**Task objective**:
Pick every line out of the entries below that has the string "first", and copy it.

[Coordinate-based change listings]
━━━━━━━━━━

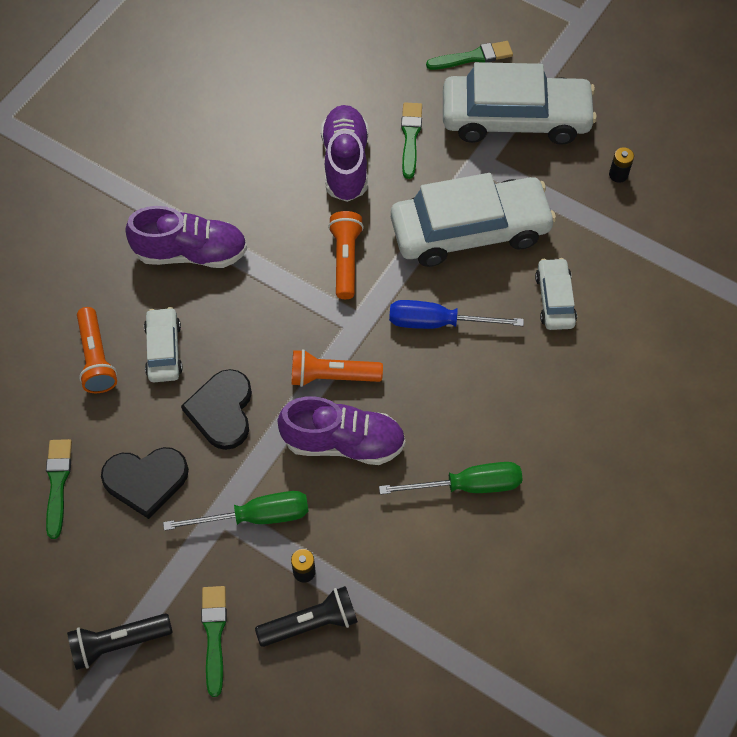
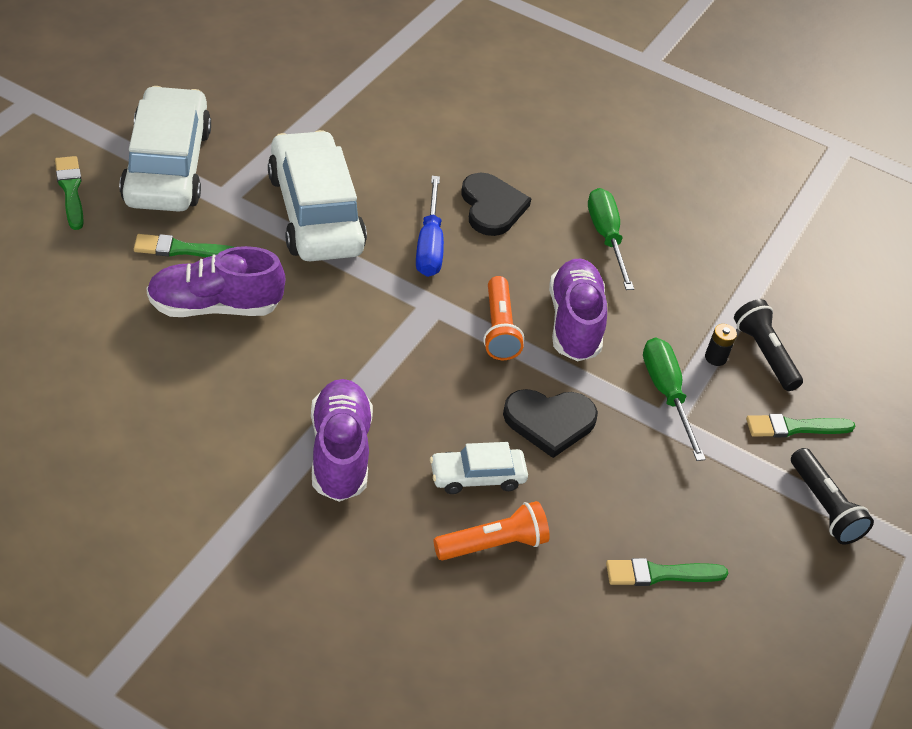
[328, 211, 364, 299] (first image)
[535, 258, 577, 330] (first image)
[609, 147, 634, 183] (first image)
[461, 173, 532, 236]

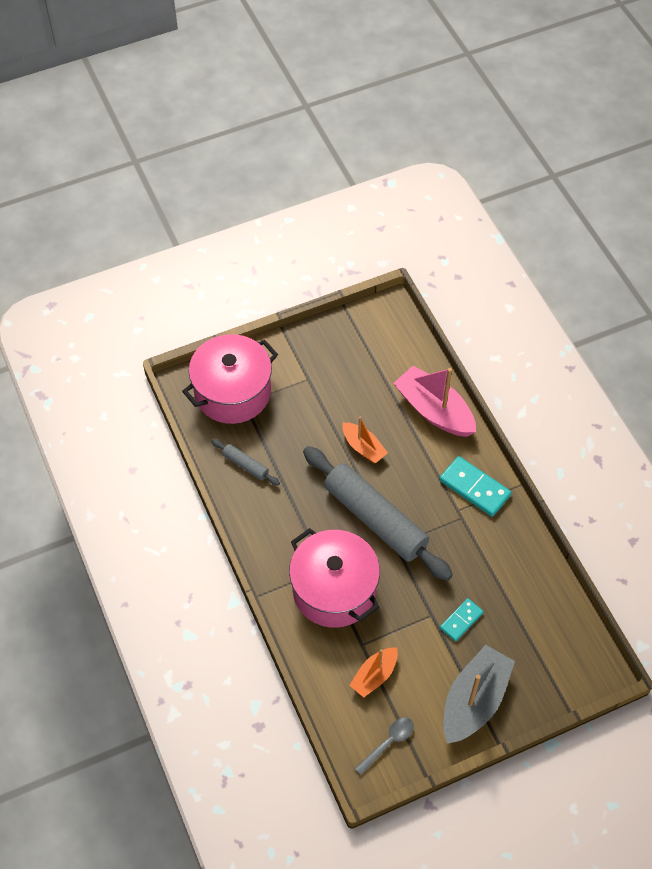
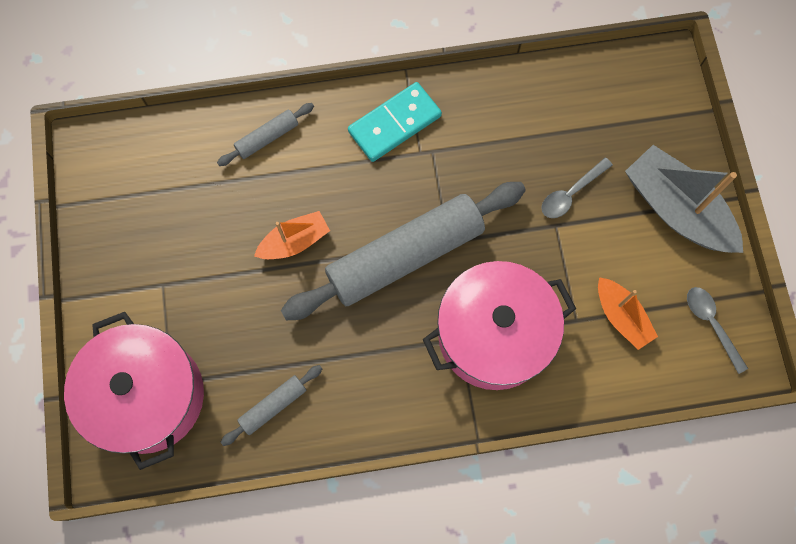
[217, 103, 314, 166]
[541, 158, 613, 218]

━━━━━━━━━━

**Written response**:
[328, 211, 364, 299] (first image)
[535, 258, 577, 330] (first image)
[609, 147, 634, 183] (first image)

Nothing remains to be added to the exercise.